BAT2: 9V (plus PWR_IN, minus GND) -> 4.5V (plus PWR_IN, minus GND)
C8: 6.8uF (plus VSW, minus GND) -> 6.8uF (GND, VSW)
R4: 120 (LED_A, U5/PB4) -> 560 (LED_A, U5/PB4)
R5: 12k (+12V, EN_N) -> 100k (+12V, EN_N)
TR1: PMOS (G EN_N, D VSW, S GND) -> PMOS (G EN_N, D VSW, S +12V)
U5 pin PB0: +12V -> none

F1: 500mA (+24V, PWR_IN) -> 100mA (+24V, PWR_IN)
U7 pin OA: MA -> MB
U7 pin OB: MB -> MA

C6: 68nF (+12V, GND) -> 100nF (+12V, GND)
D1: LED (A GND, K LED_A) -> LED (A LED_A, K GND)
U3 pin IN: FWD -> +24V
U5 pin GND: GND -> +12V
...
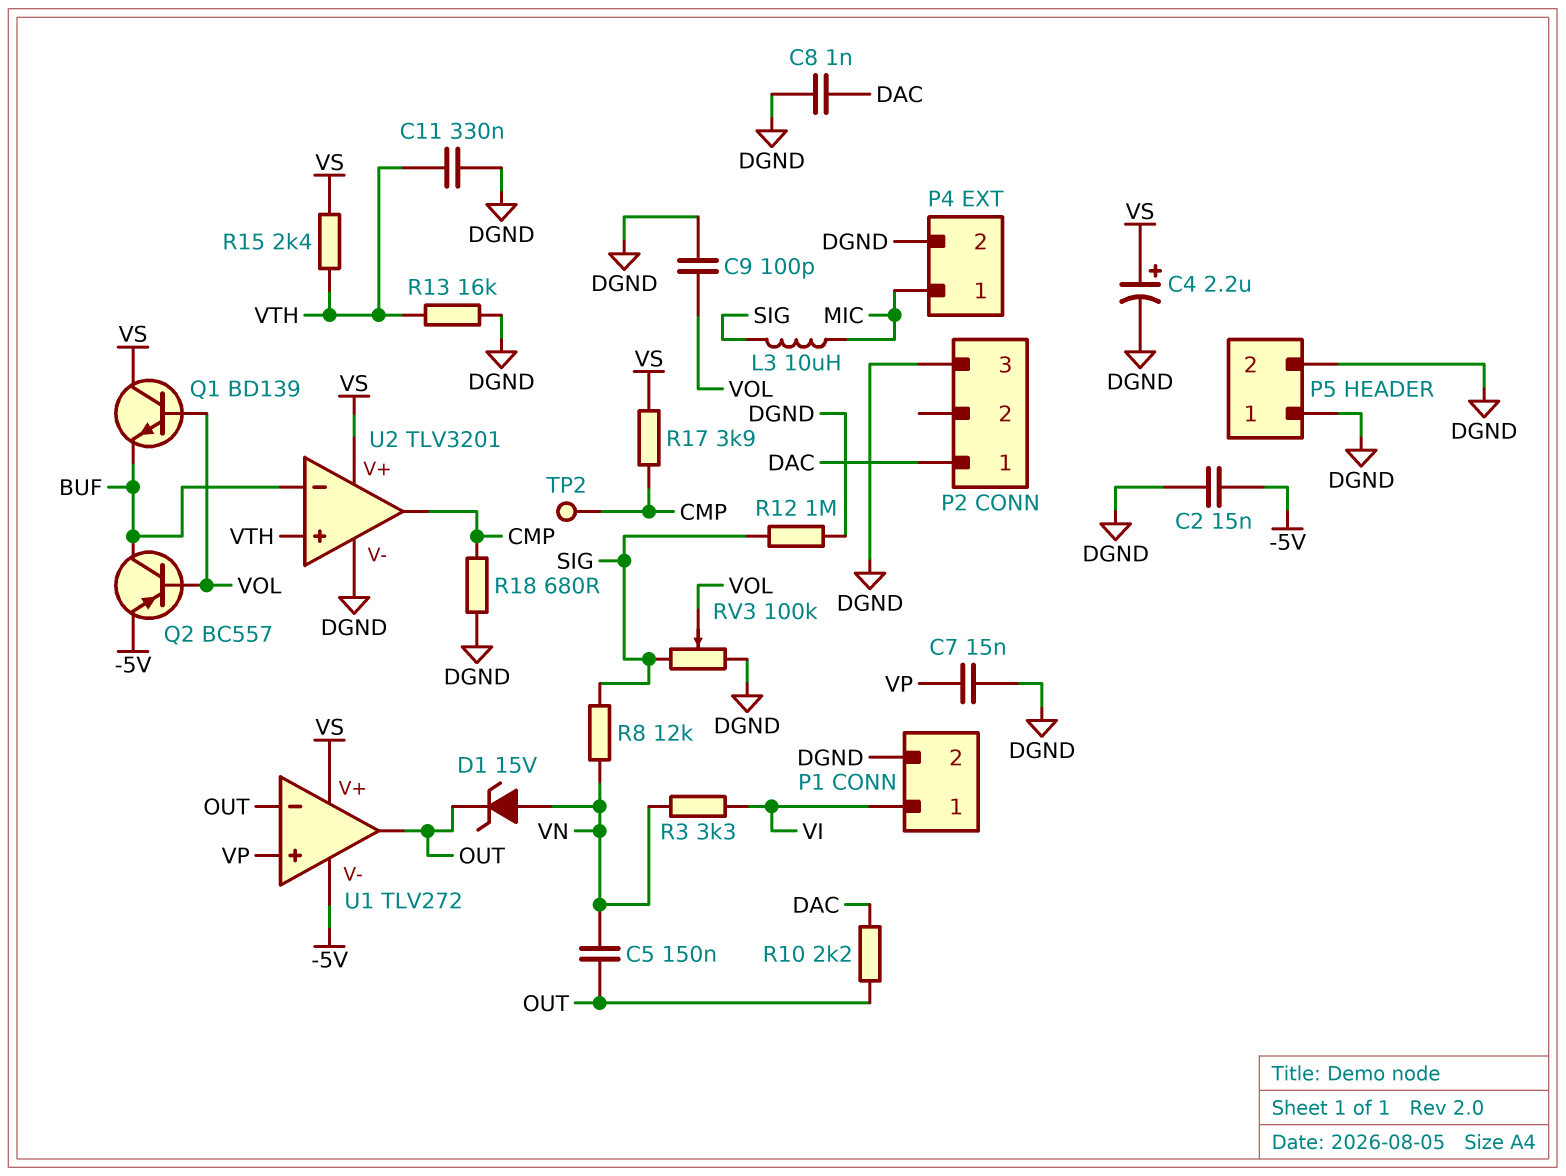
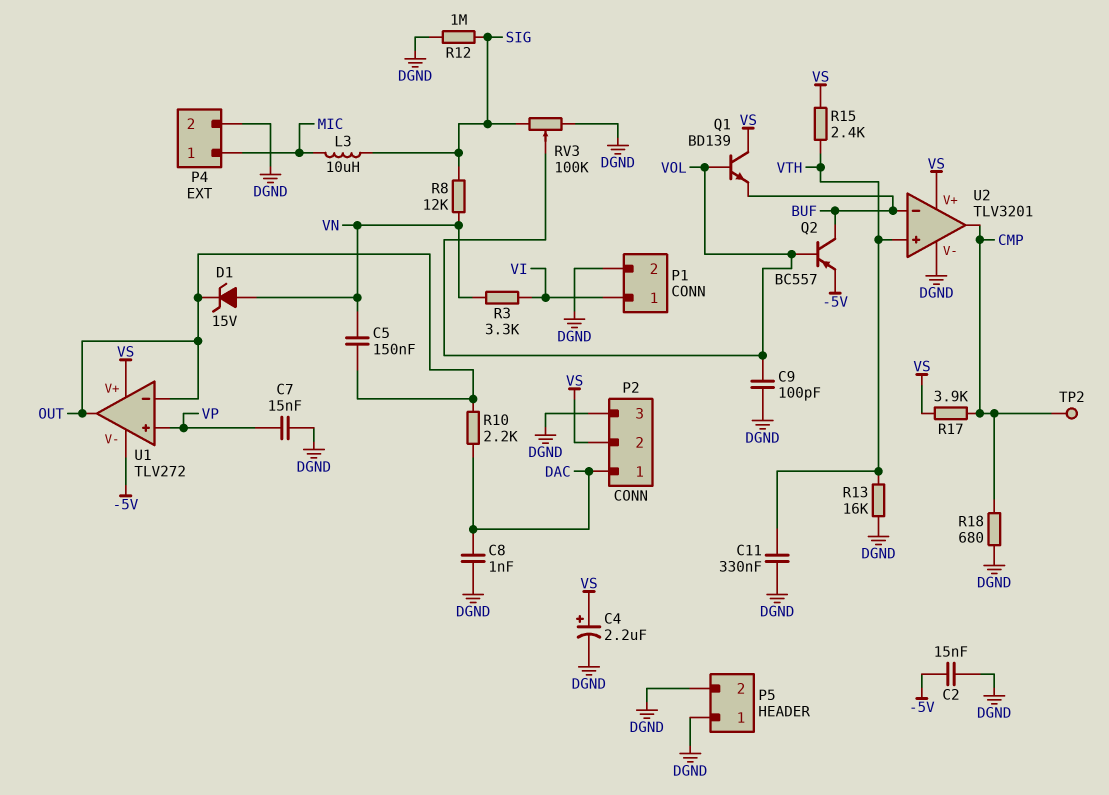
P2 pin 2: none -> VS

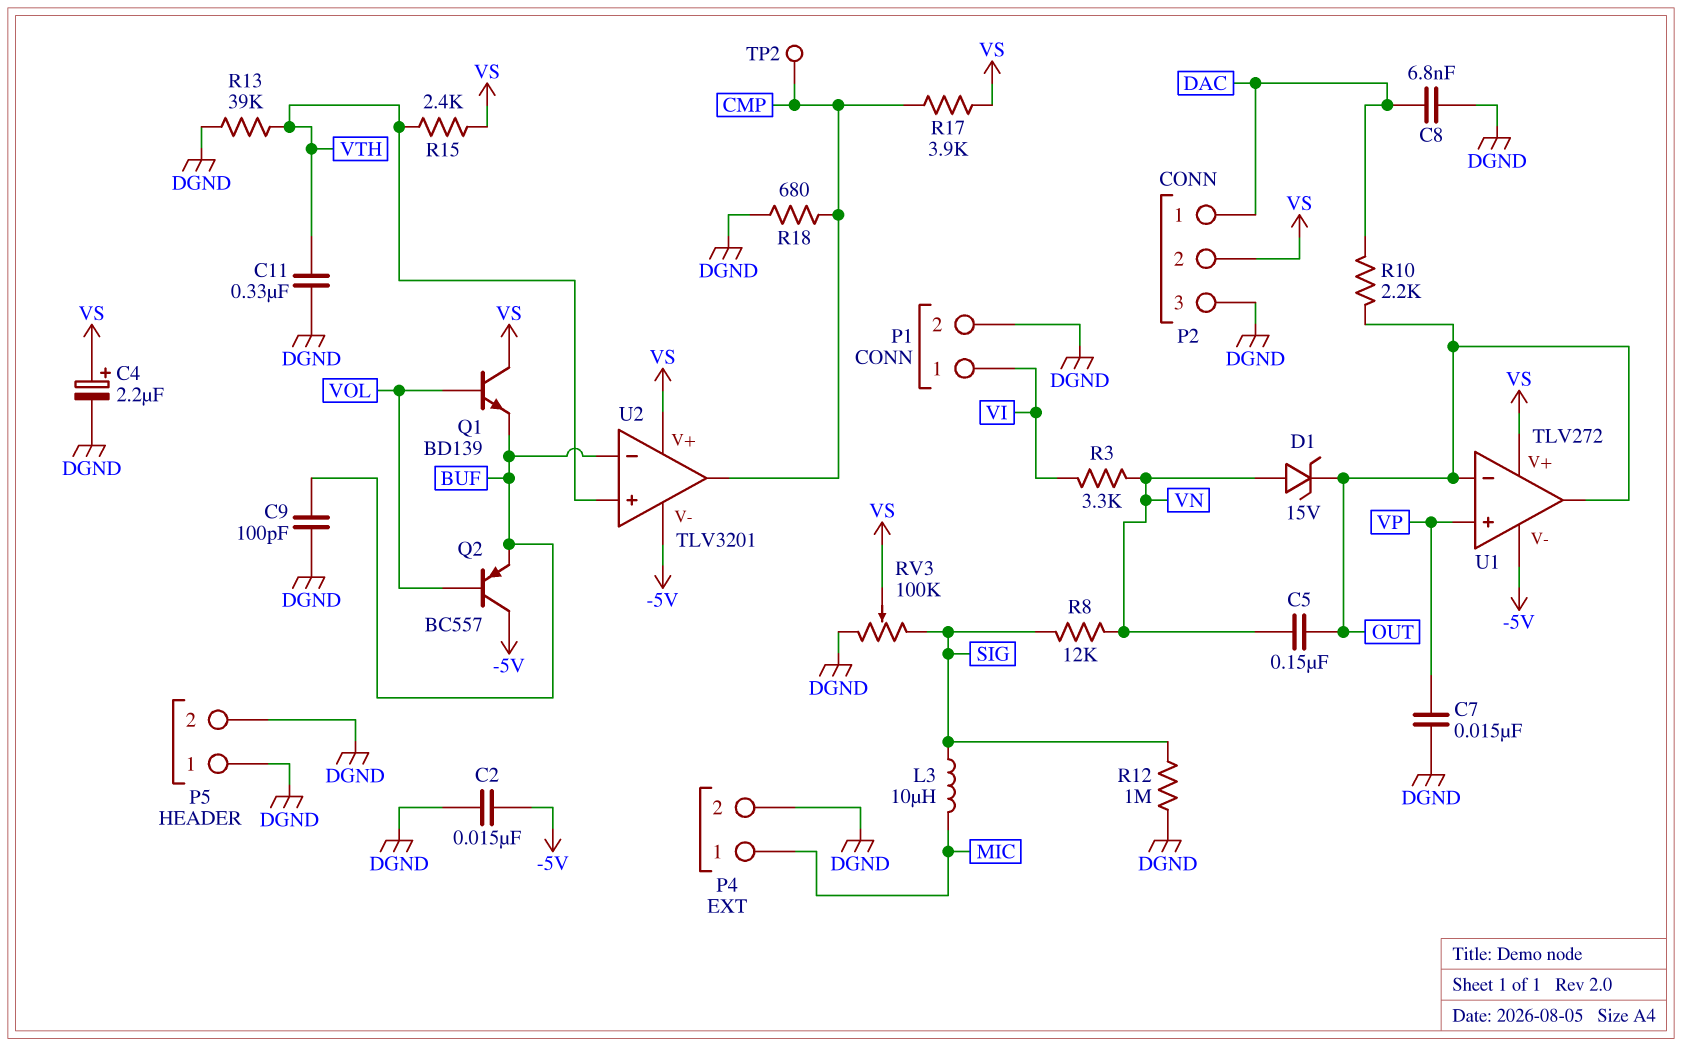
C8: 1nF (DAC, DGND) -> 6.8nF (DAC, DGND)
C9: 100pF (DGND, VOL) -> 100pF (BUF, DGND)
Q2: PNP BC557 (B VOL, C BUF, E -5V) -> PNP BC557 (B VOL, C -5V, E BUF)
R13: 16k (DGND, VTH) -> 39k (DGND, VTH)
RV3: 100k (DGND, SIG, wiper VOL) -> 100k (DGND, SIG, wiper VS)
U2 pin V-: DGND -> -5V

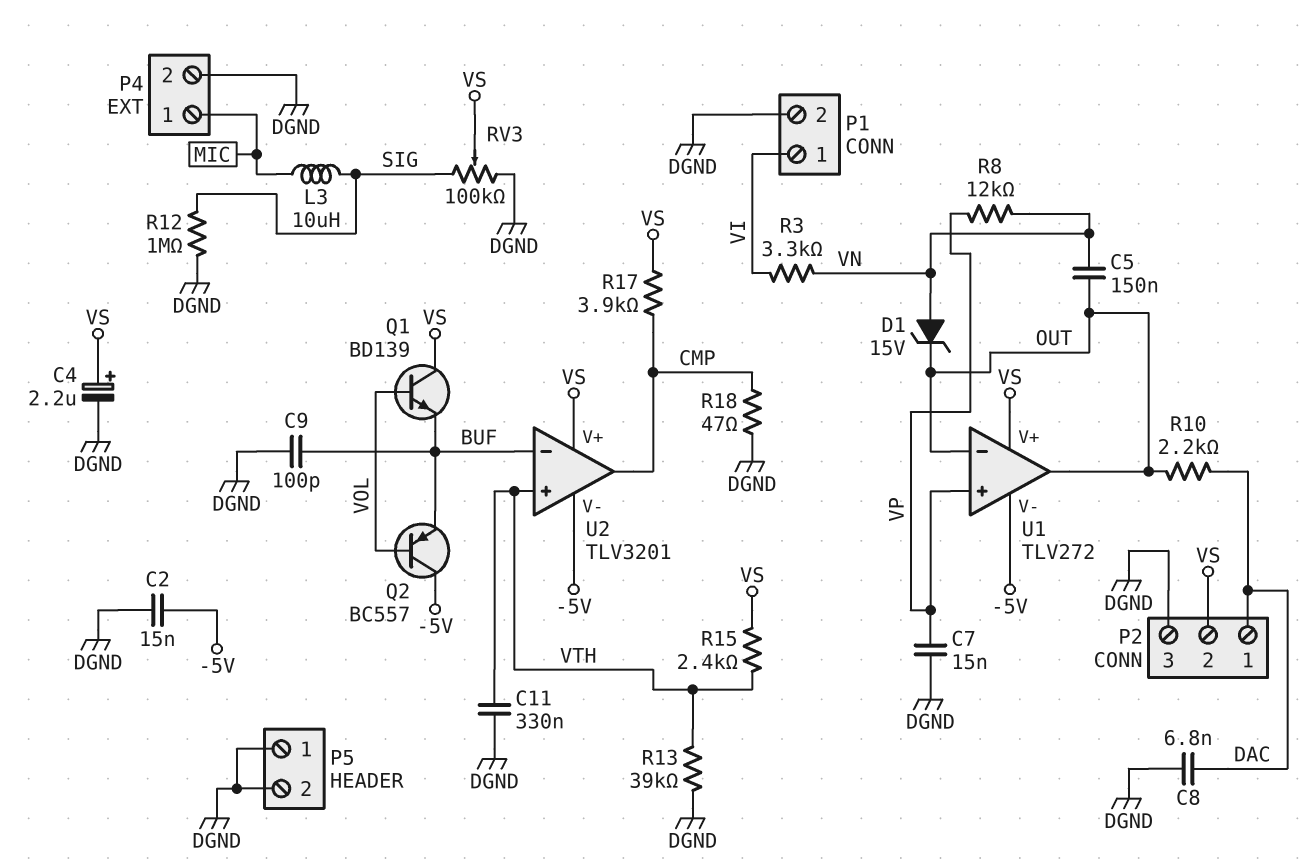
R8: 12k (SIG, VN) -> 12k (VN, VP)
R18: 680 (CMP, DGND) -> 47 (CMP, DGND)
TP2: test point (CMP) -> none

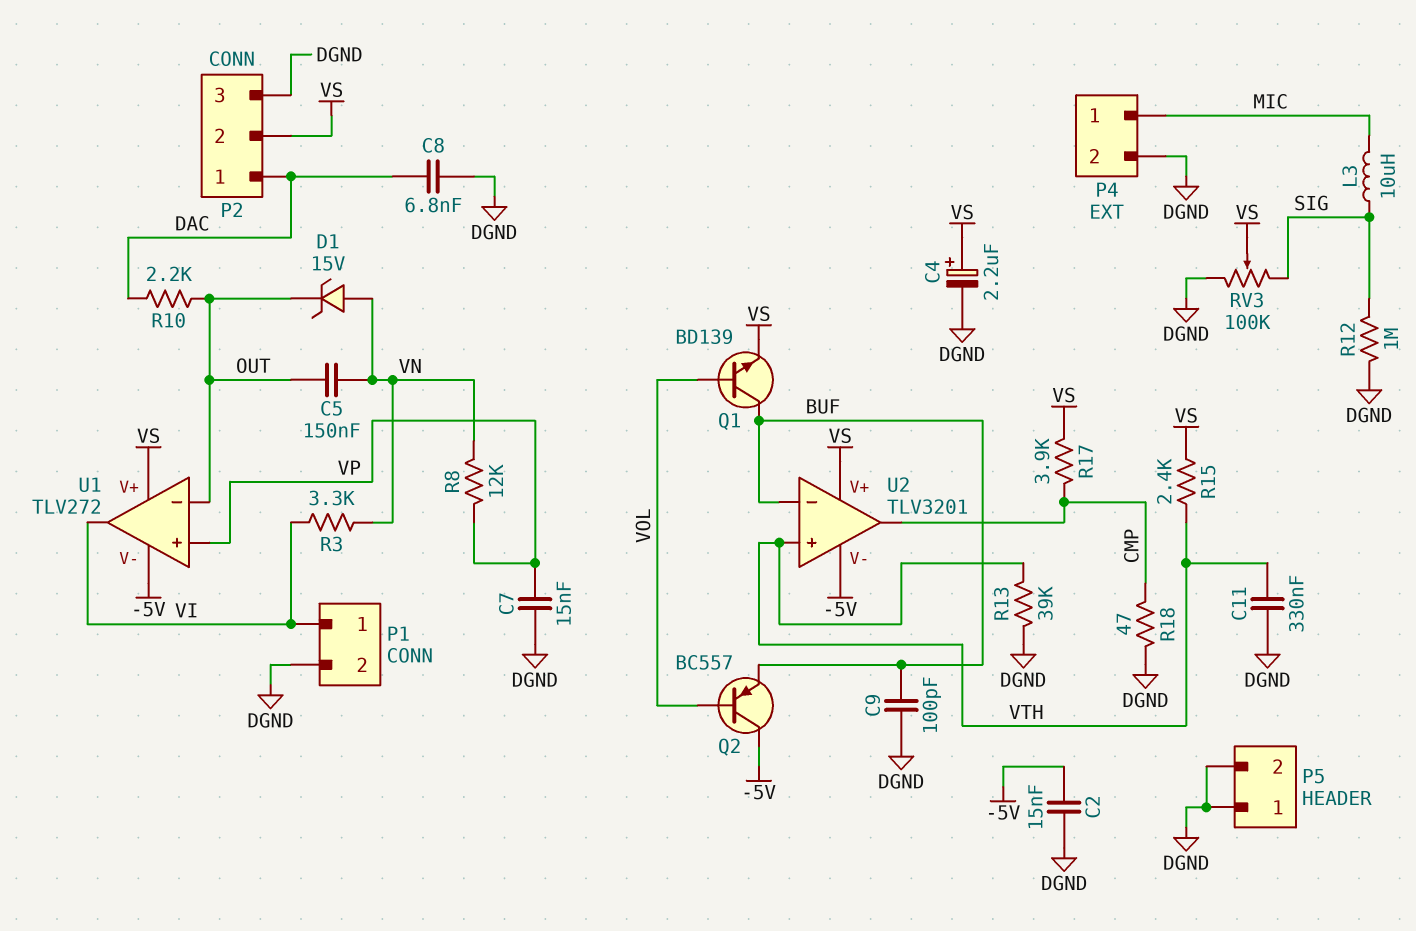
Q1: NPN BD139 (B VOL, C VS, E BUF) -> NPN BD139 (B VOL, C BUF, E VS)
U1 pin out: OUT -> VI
--
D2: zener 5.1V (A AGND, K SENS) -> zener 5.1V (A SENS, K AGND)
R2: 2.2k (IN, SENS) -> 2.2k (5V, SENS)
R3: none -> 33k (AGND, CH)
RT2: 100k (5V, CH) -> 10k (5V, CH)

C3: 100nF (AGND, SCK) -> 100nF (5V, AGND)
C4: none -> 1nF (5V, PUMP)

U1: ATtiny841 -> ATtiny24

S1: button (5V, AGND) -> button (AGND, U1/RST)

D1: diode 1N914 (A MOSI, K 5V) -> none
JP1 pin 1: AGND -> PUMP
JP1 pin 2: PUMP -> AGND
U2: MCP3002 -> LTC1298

■ WORK REQUIRED: When the word "plus" appears in a line of the listing, copy that line.

■ ANSWER SPACE:
BAT2: 9V (plus PWR_IN, minus GND) -> 4.5V (plus PWR_IN, minus GND)
C8: 6.8uF (plus VSW, minus GND) -> 6.8uF (GND, VSW)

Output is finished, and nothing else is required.